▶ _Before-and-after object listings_
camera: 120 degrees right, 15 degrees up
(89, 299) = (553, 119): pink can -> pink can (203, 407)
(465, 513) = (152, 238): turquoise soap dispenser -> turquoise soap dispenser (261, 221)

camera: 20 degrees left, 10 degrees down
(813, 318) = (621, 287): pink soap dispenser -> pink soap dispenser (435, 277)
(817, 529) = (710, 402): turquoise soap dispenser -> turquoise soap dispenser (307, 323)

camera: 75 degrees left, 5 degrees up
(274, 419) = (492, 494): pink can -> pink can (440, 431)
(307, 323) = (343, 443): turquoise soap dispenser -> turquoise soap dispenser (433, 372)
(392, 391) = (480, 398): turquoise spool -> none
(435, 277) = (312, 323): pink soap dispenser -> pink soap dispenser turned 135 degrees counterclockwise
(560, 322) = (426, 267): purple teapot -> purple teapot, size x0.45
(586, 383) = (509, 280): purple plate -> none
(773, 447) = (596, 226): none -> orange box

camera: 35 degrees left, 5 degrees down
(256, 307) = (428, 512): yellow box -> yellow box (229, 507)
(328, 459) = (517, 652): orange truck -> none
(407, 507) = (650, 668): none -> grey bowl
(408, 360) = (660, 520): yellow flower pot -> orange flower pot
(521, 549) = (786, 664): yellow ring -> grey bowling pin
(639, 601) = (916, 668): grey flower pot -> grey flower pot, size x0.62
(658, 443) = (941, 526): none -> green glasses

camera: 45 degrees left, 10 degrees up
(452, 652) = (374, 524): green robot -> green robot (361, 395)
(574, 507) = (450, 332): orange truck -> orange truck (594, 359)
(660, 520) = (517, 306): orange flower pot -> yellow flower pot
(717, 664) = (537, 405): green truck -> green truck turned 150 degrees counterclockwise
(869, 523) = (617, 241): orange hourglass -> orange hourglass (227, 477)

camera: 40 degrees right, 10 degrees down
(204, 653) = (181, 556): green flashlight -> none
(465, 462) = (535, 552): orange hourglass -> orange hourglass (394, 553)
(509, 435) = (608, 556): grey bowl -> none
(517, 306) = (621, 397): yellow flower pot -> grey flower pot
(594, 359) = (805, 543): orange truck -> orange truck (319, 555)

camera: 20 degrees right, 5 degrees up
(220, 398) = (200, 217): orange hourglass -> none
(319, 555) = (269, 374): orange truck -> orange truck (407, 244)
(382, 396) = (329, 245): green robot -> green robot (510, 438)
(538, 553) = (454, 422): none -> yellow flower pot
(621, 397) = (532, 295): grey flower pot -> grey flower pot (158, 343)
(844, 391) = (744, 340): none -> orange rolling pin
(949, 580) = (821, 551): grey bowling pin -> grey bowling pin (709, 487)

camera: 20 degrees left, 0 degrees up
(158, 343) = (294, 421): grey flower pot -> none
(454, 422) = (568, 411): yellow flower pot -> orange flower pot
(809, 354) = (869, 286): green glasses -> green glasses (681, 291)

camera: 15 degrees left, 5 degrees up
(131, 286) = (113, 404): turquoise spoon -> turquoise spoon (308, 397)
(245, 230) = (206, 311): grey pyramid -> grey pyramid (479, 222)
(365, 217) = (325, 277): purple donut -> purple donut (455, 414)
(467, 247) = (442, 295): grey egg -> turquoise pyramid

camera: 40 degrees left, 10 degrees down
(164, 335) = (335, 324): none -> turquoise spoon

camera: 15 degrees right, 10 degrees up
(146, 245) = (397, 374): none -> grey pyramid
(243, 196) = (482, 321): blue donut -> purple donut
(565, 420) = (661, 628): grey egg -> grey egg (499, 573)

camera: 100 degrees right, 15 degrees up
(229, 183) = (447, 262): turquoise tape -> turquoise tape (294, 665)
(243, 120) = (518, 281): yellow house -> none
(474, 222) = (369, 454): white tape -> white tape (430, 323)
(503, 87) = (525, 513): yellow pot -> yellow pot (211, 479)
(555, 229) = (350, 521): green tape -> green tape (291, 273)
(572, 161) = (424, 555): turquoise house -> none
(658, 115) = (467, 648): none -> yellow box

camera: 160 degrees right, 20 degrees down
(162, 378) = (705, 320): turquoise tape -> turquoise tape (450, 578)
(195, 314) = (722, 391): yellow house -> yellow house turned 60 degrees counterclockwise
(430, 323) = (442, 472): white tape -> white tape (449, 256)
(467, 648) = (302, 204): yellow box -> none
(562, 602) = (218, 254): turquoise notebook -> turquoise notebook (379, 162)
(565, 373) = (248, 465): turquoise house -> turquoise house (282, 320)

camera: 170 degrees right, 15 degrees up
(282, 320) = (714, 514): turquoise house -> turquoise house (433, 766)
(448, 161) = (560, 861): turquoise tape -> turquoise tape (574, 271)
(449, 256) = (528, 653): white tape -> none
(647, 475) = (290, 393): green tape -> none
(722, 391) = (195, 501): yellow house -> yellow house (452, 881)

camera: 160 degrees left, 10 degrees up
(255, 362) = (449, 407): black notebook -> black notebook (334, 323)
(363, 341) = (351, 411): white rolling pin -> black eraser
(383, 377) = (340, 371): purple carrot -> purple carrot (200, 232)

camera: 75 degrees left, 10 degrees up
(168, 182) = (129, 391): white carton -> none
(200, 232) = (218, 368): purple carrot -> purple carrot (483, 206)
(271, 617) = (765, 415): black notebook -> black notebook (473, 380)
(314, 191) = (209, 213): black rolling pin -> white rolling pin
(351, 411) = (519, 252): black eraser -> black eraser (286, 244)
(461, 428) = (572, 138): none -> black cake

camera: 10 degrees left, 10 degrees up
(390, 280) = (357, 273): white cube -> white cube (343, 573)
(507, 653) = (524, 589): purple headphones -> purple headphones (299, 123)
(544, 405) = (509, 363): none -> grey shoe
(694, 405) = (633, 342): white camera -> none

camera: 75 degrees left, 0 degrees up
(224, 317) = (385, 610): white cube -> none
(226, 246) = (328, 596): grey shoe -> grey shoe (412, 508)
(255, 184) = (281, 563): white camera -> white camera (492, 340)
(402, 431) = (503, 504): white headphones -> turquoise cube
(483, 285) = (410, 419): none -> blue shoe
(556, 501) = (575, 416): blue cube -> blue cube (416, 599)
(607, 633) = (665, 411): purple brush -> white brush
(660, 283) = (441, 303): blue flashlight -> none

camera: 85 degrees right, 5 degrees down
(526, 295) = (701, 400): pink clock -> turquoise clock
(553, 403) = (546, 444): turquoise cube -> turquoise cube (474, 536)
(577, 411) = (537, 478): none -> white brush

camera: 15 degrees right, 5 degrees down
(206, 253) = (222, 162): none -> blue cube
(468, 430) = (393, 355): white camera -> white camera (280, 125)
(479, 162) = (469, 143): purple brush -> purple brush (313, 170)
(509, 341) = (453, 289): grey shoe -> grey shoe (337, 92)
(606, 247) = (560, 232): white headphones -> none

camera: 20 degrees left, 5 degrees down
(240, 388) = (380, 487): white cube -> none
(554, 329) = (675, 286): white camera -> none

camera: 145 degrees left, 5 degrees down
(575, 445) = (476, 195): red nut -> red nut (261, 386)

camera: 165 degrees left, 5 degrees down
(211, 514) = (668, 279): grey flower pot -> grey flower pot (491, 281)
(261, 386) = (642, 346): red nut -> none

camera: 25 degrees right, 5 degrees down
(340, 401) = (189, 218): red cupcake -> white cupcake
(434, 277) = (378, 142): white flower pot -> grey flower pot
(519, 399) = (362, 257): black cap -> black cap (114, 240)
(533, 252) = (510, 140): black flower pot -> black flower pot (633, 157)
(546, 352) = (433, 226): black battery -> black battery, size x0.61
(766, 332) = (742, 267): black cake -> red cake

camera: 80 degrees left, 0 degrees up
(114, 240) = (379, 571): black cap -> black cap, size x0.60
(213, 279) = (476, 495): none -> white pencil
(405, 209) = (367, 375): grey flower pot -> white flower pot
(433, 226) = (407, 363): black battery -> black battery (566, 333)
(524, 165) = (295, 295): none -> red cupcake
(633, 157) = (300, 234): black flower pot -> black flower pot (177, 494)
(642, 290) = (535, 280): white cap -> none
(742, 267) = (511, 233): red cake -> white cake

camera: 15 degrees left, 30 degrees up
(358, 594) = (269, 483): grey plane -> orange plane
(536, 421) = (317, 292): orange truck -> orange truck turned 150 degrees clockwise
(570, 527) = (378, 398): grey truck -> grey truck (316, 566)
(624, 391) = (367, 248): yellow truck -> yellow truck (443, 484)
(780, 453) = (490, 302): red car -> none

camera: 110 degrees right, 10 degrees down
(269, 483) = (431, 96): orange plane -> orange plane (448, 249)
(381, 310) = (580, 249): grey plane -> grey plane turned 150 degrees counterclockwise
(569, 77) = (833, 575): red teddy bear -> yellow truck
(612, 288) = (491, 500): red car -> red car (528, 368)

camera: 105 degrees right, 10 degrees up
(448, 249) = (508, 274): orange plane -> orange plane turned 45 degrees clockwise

▶ _What you should do_
Track down all lines above with the string "donut" and copy them.

▶ _Output for this exercise_
(365, 217) = (325, 277): purple donut -> purple donut (455, 414)
(243, 196) = (482, 321): blue donut -> purple donut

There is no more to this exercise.